**Instructions for the task:** Output all of the data exactly as it appears, but leave out any pictures it contains.
..........
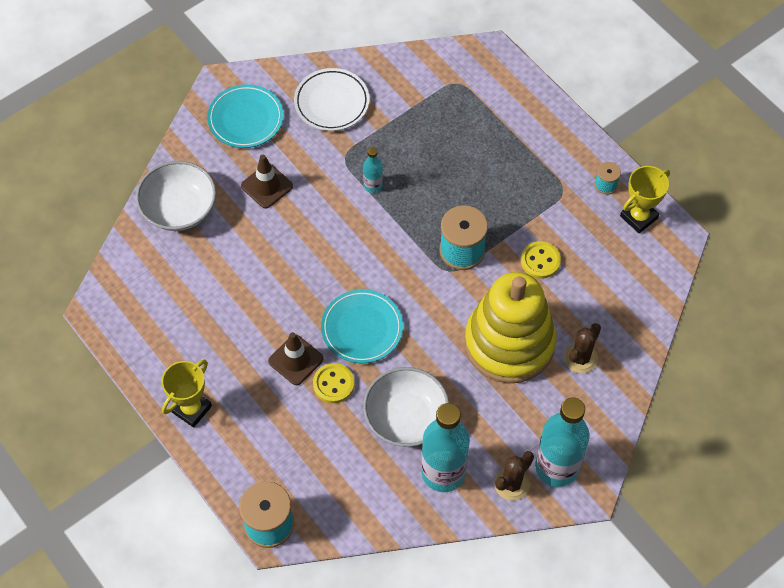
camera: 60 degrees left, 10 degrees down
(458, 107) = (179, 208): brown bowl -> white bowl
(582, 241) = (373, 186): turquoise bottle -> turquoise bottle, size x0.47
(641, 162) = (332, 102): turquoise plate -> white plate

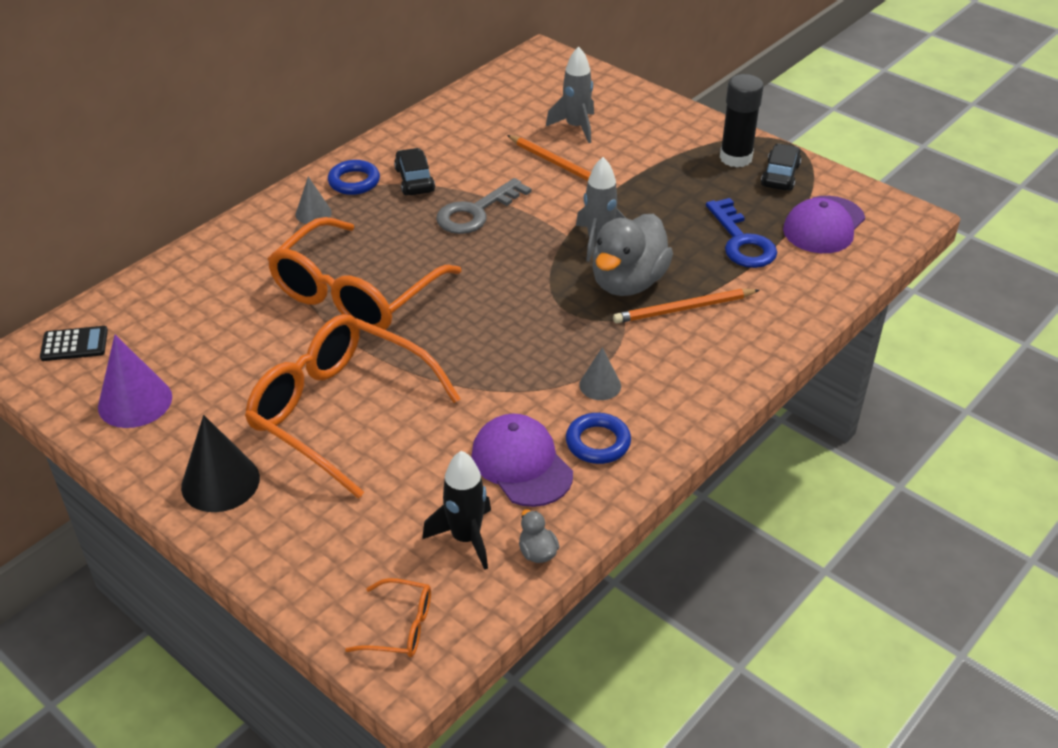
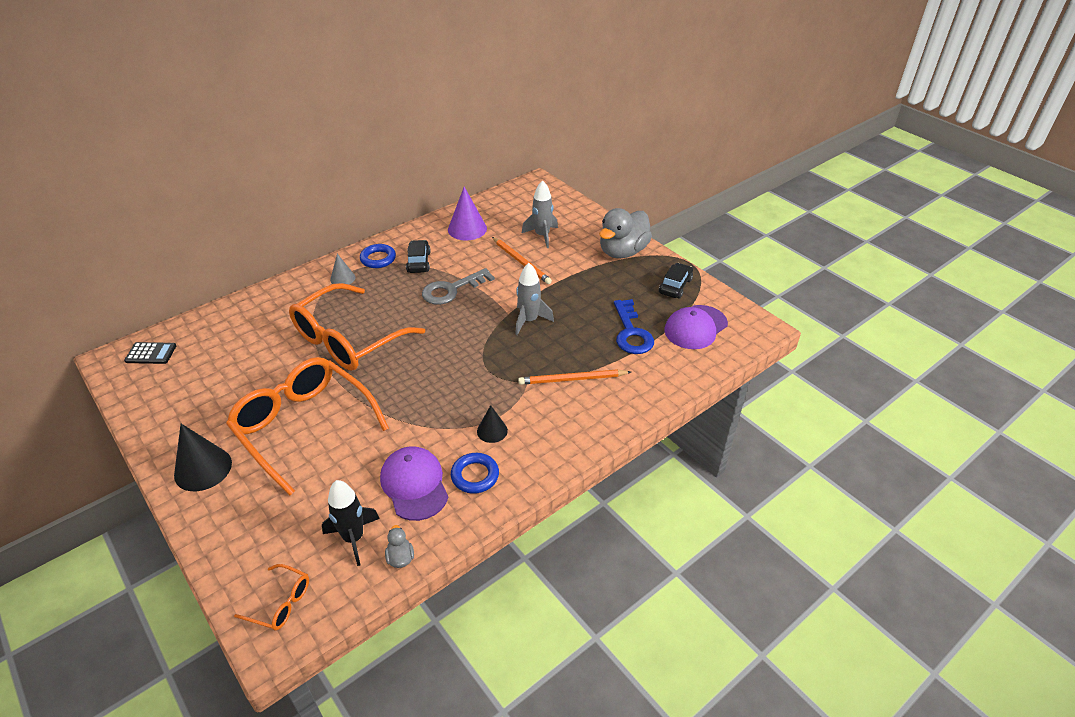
camera: 10 degrees right, 0 degrees up
(135, 401) = (172, 400): purple cone -> purple cone (467, 229)
(600, 385) = (492, 431): grey cone -> black cone
(628, 282) = (539, 354): grey duck -> grey duck (622, 252)
(735, 158) = (647, 270): black glue stick -> none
..........
**Response to the exercise:**
camera: 60 degrees left, 10 degrees down
(458, 107) = (179, 208): brown bowl -> white bowl
(582, 241) = (373, 186): turquoise bottle -> turquoise bottle, size x0.47
(641, 162) = (332, 102): turquoise plate -> white plate

camera: 10 degrees right, 0 degrees up
(135, 401) = (172, 400): purple cone -> purple cone (467, 229)
(600, 385) = (492, 431): grey cone -> black cone
(628, 282) = (539, 354): grey duck -> grey duck (622, 252)
(735, 158) = (647, 270): black glue stick -> none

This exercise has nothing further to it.